**TO DO:** Give back, exactly as written, the lines from the first line of the data below through the line with "(green) (no. 2", and omit the pictures.

[INPUT]

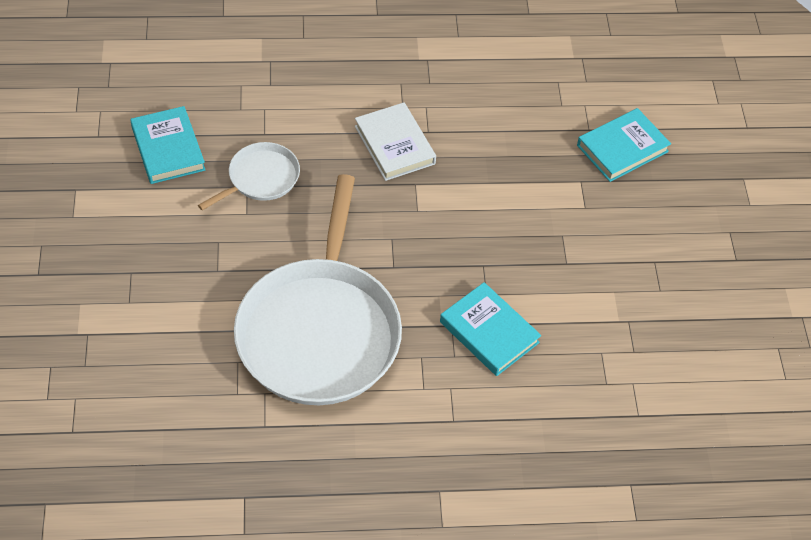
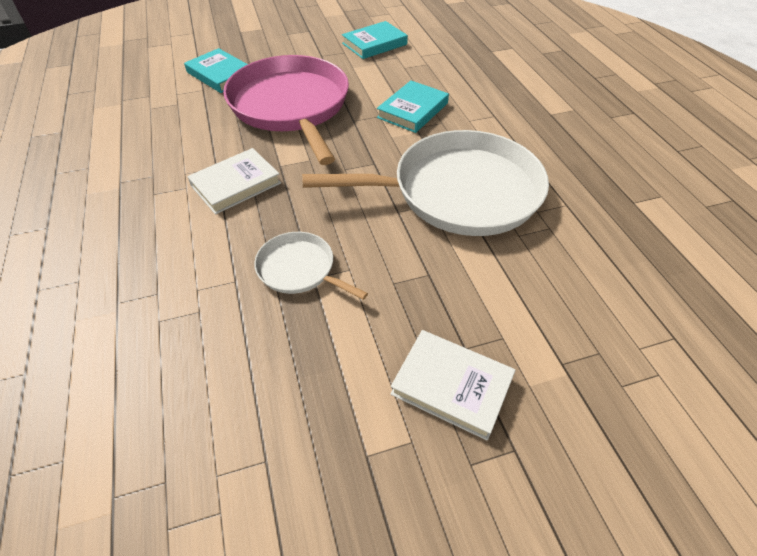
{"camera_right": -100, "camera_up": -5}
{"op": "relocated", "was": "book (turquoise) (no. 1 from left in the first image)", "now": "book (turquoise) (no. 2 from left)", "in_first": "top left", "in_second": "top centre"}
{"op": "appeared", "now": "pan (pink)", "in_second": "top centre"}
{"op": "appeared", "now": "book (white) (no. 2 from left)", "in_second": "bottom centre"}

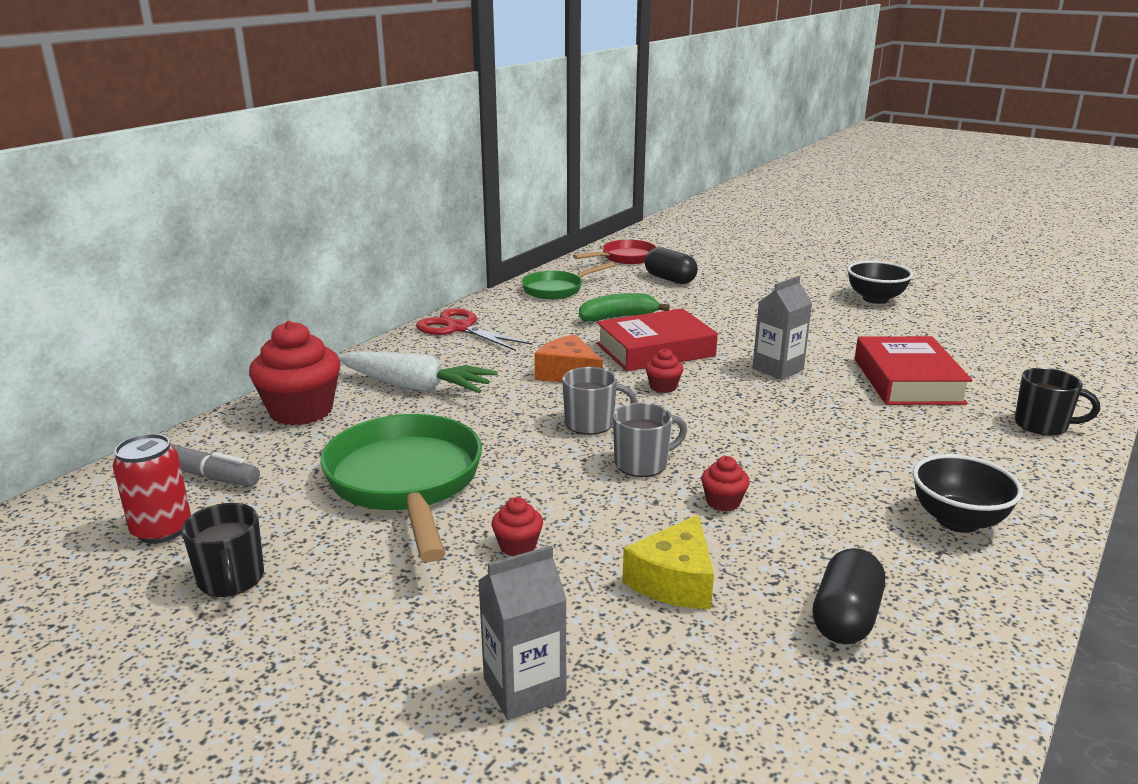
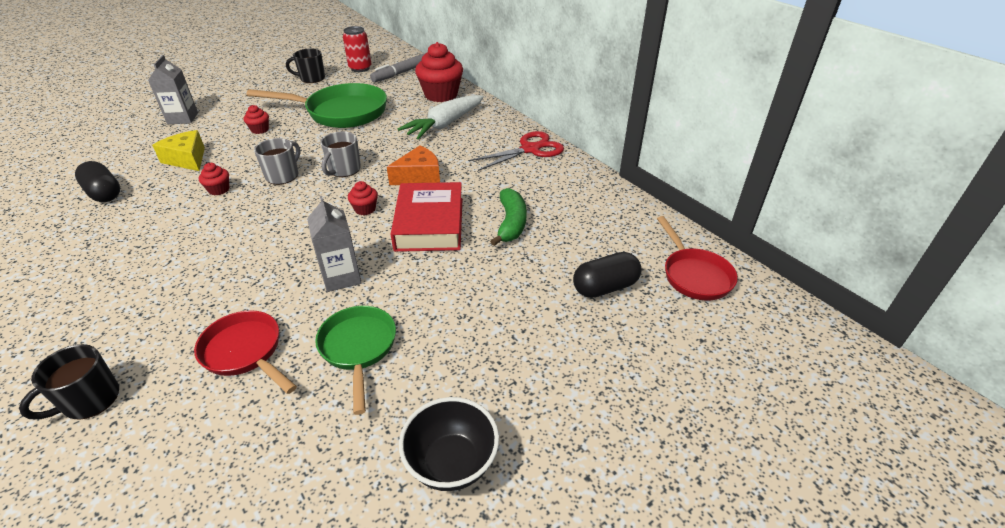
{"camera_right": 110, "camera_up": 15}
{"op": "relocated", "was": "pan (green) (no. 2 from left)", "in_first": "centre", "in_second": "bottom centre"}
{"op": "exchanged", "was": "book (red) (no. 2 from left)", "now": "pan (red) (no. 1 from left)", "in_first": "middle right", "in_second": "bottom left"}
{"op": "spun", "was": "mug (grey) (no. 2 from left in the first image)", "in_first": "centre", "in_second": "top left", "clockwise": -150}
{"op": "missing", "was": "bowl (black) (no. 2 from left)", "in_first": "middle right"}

[/INPUT]

**COMPLETED TASK:**
{"camera_right": -100, "camera_up": -5}
{"op": "relocated", "was": "book (turquoise) (no. 1 from left in the first image)", "now": "book (turquoise) (no. 2 from left)", "in_first": "top left", "in_second": "top centre"}
{"op": "appeared", "now": "pan (pink)", "in_second": "top centre"}
{"op": "appeared", "now": "book (white) (no. 2 from left)", "in_second": "bottom centre"}

{"camera_right": 110, "camera_up": 15}
{"op": "relocated", "was": "pan (green) (no. 2 from left)", "in_first": "centre", "in_second": "bottom centre"}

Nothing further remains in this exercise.